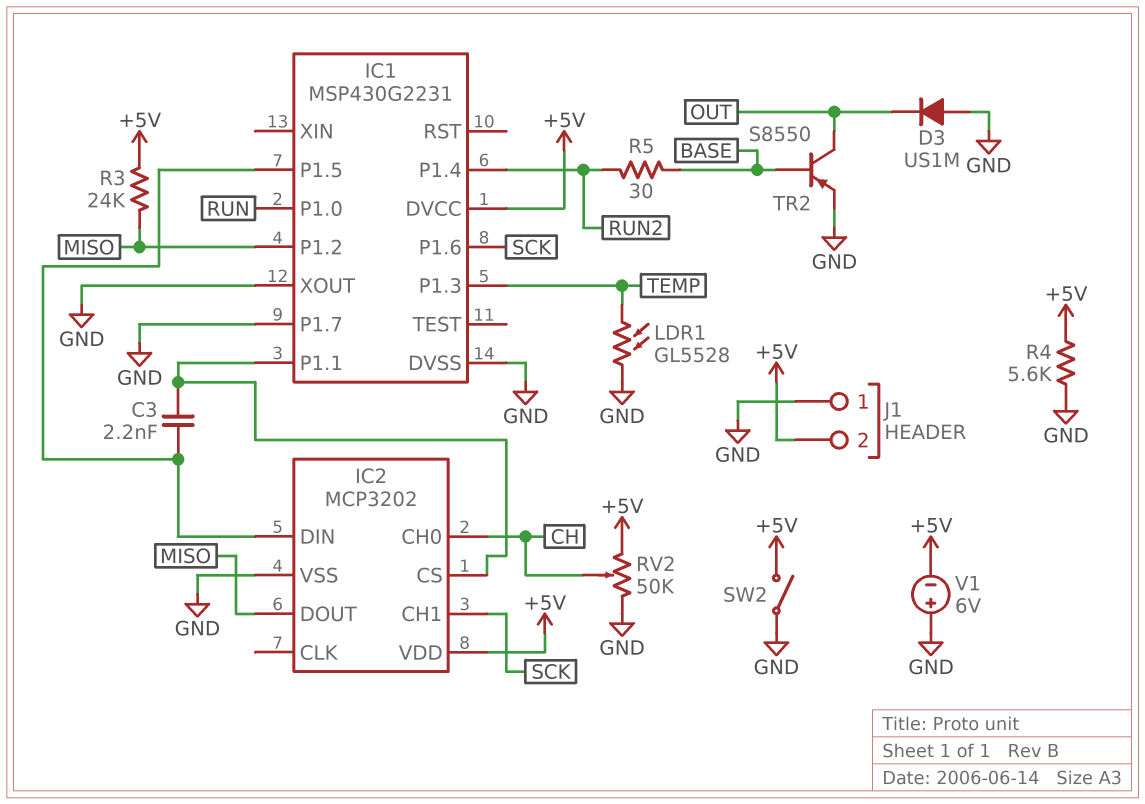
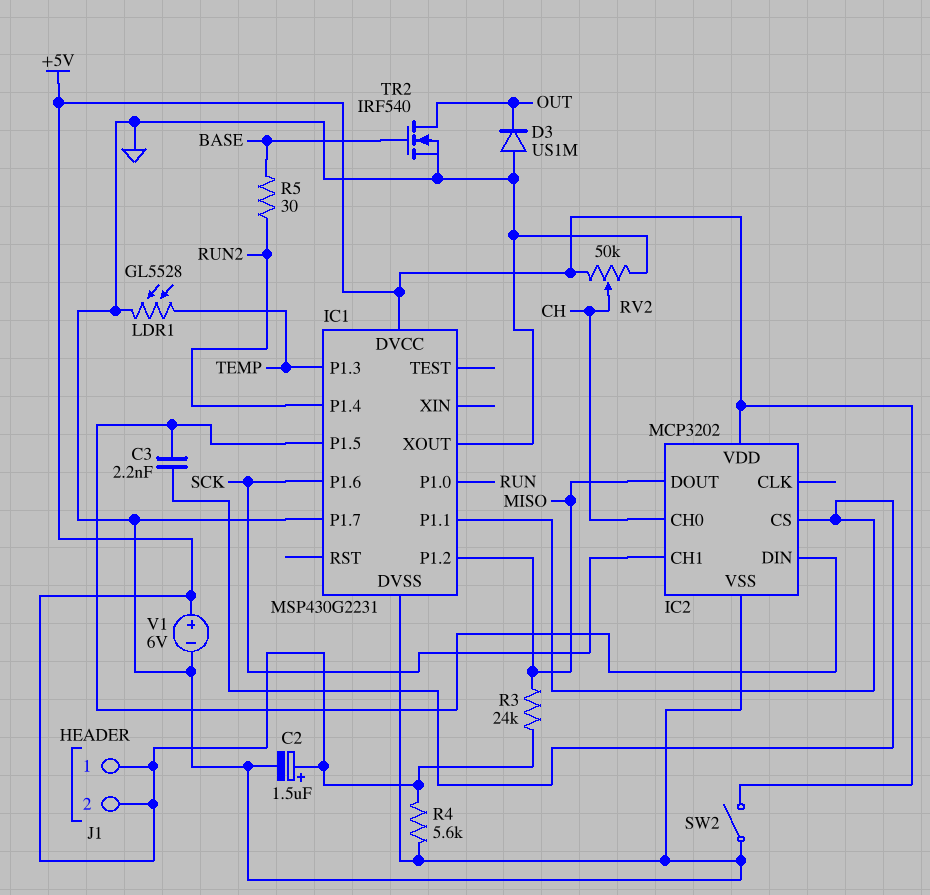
C2: none -> 1.5uF (plus +5V, minus GND)
J1 pin 1: GND -> +5V
TR2: PNP S8550 (B BASE, C OUT, E GND) -> NMOS IRF540 (G BASE, D OUT, S GND)
V1: 6V (plus GND, minus +5V) -> 6V (plus +5V, minus GND)

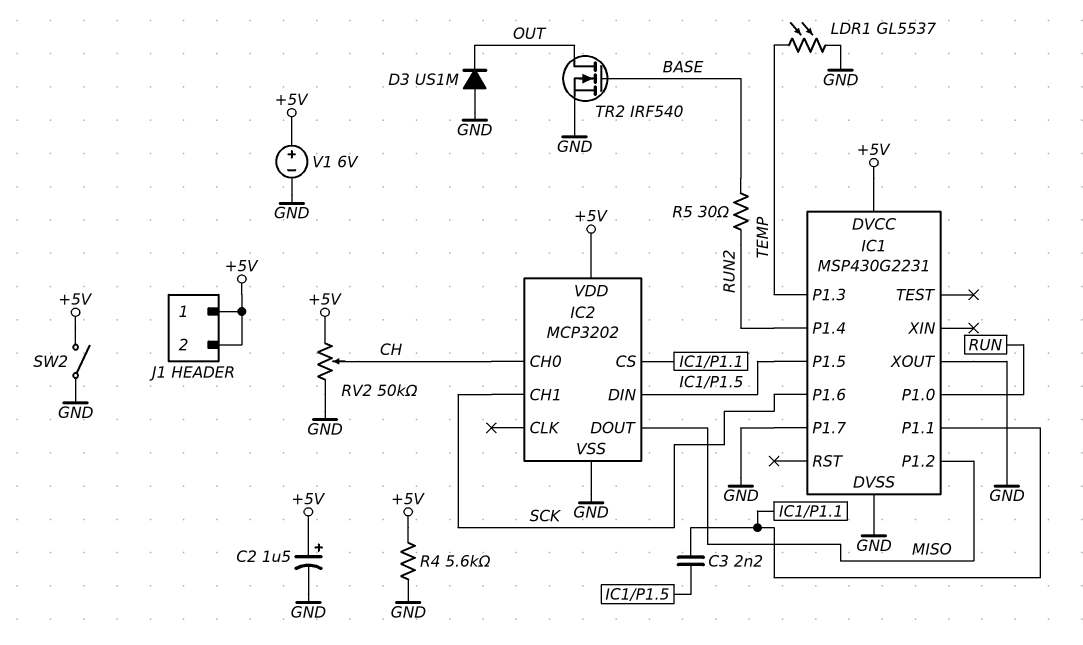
LDR1: GL5528 (GND, TEMP) -> GL5537 (GND, TEMP)
R3: 24k (+5V, MISO) -> none

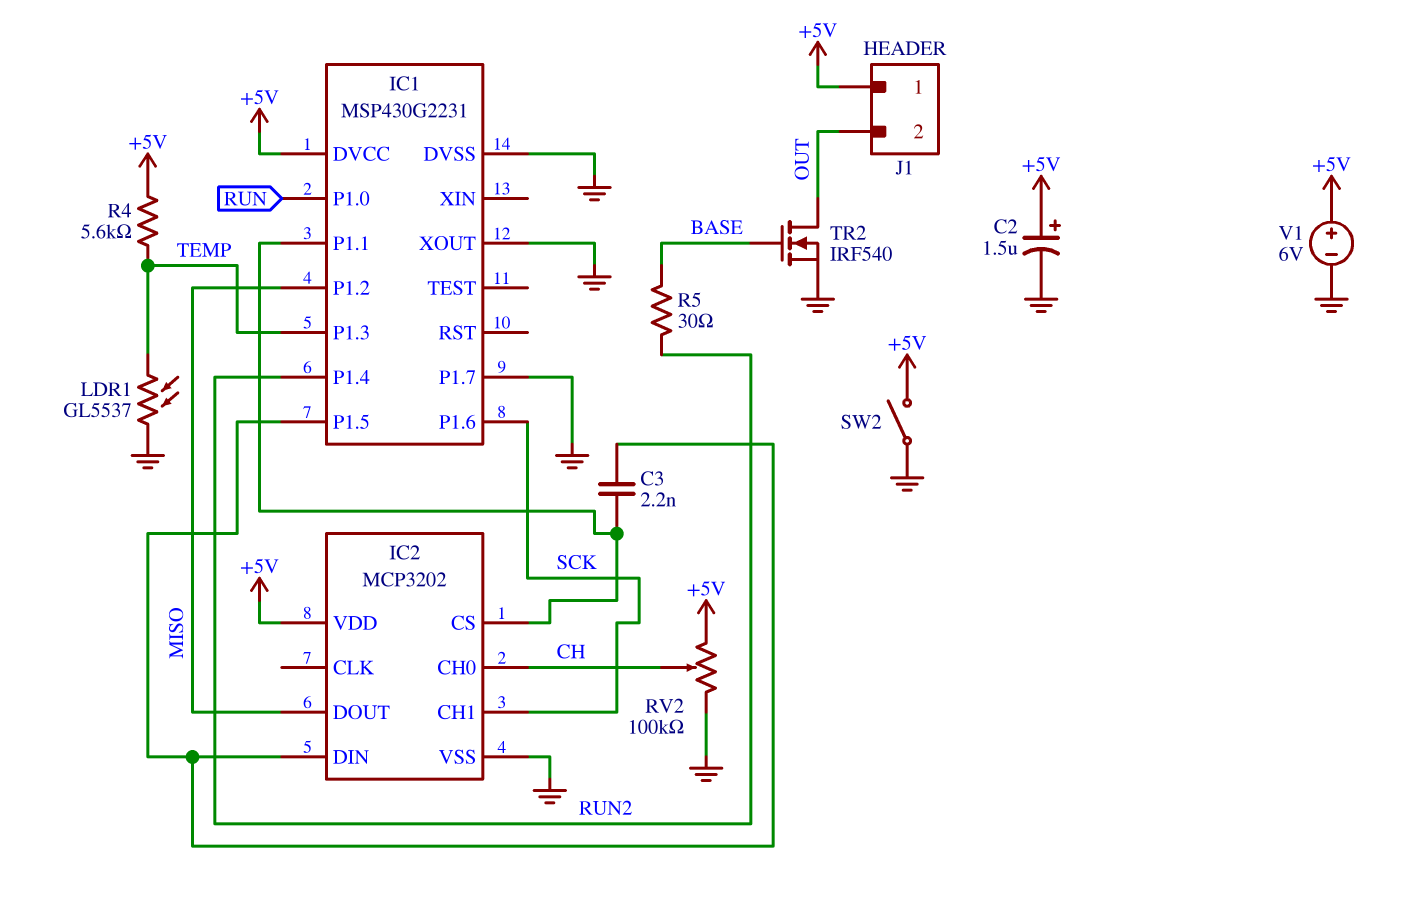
D3: diode US1M (A GND, K OUT) -> none
J1 pin 2: +5V -> OUT
R4: 5.6k (+5V, GND) -> 5.6k (+5V, TEMP)
RV2: 50k (+5V, GND, wiper CH) -> 100k (+5V, GND, wiper CH)

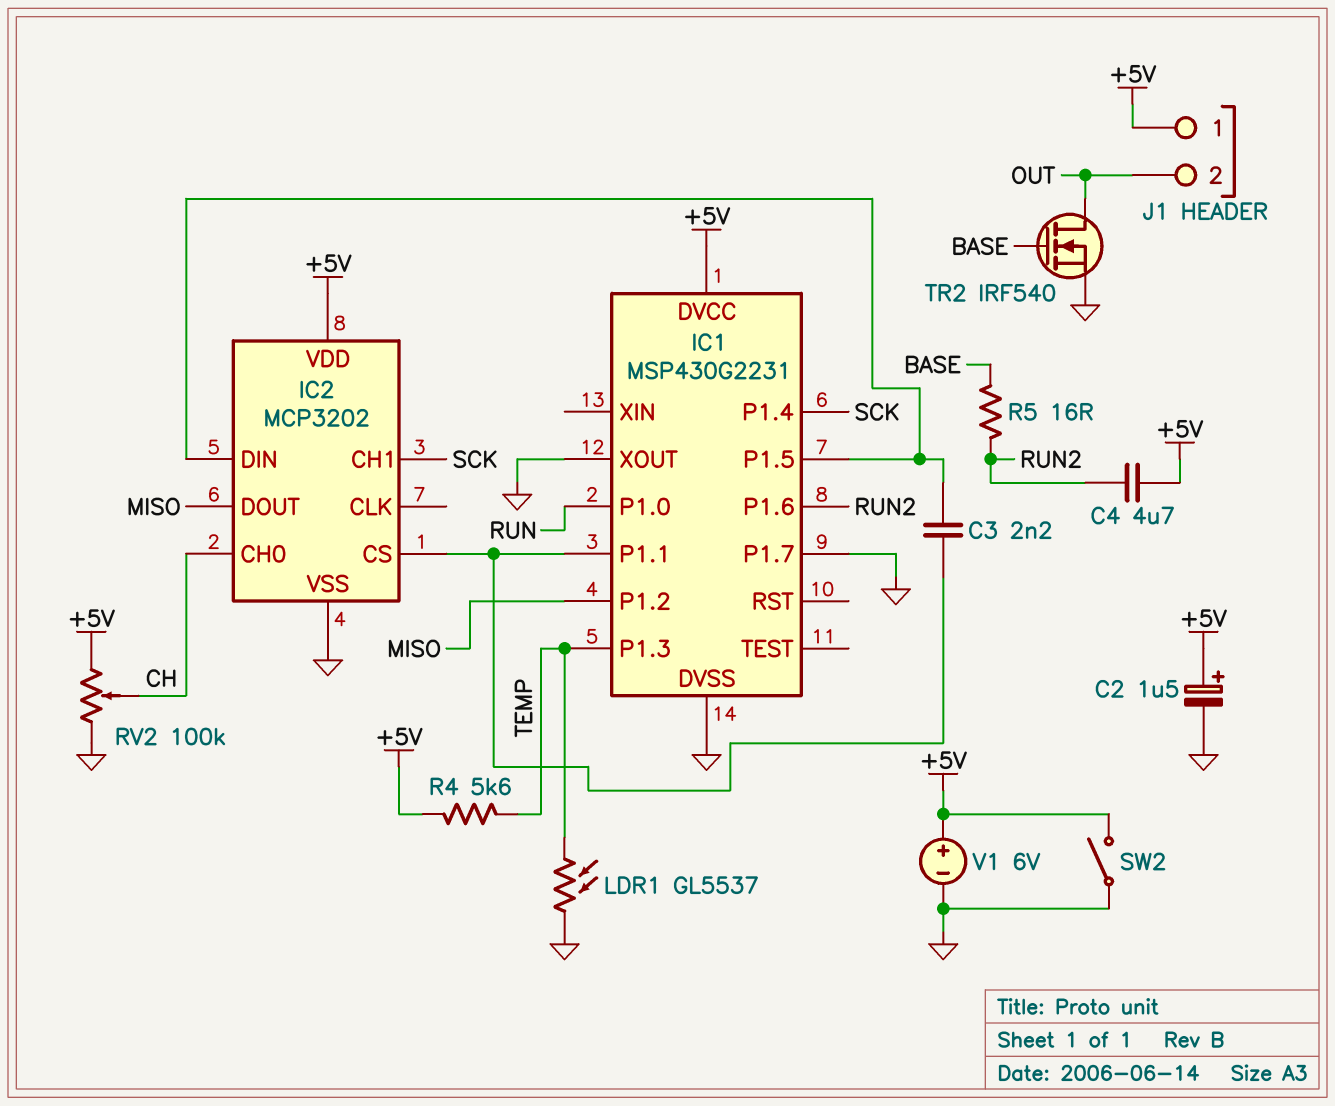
C4: none -> 4.7uF (+5V, RUN2)
IC1 pin P1.4: RUN2 -> SCK
IC1 pin P1.6: SCK -> RUN2
R5: 30 (BASE, RUN2) -> 16 (BASE, RUN2)

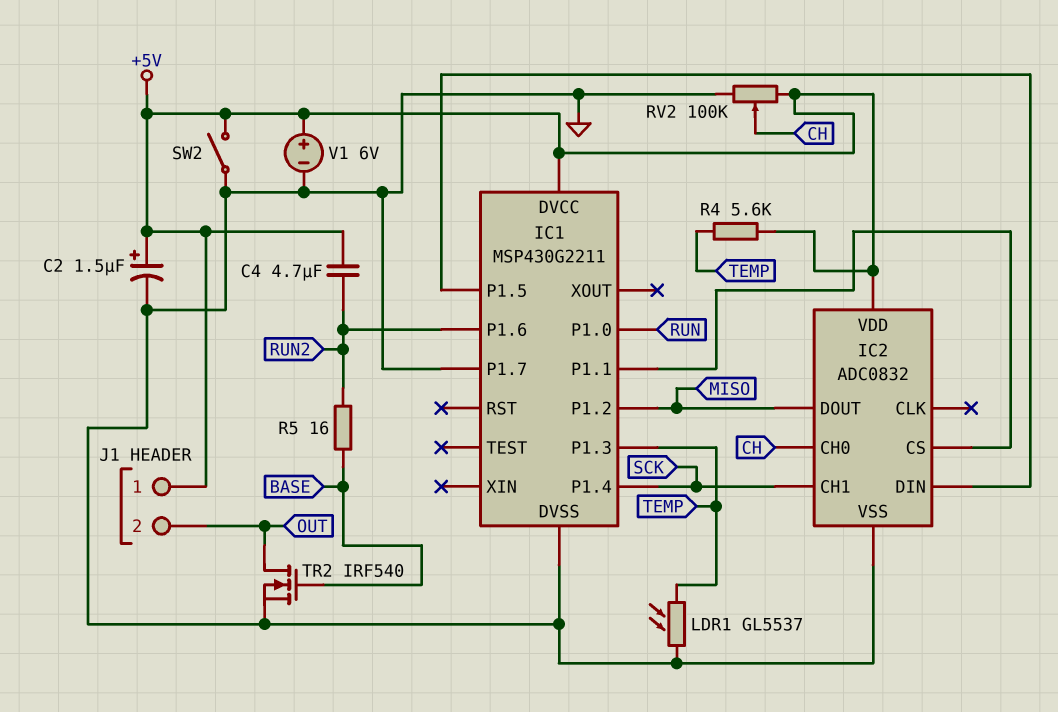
C3: 2.2nF (IC1/P1.1, IC1/P1.5) -> none
IC1: MSP430G2231 -> MSP430G2211
IC1 pin XOUT: GND -> none
IC2: MCP3202 -> ADC0832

PROBLEM REQUIREMENTS = Please output the entries above exactly, leaving out every picture.

RESPONSE TO THE TASK =
C2: none -> 1.5uF (plus +5V, minus GND)
J1 pin 1: GND -> +5V
TR2: PNP S8550 (B BASE, C OUT, E GND) -> NMOS IRF540 (G BASE, D OUT, S GND)
V1: 6V (plus GND, minus +5V) -> 6V (plus +5V, minus GND)

LDR1: GL5528 (GND, TEMP) -> GL5537 (GND, TEMP)
R3: 24k (+5V, MISO) -> none

D3: diode US1M (A GND, K OUT) -> none
J1 pin 2: +5V -> OUT
R4: 5.6k (+5V, GND) -> 5.6k (+5V, TEMP)
RV2: 50k (+5V, GND, wiper CH) -> 100k (+5V, GND, wiper CH)

C4: none -> 4.7uF (+5V, RUN2)
IC1 pin P1.4: RUN2 -> SCK
IC1 pin P1.6: SCK -> RUN2
R5: 30 (BASE, RUN2) -> 16 (BASE, RUN2)

C3: 2.2nF (IC1/P1.1, IC1/P1.5) -> none
IC1: MSP430G2231 -> MSP430G2211
IC1 pin XOUT: GND -> none
IC2: MCP3202 -> ADC0832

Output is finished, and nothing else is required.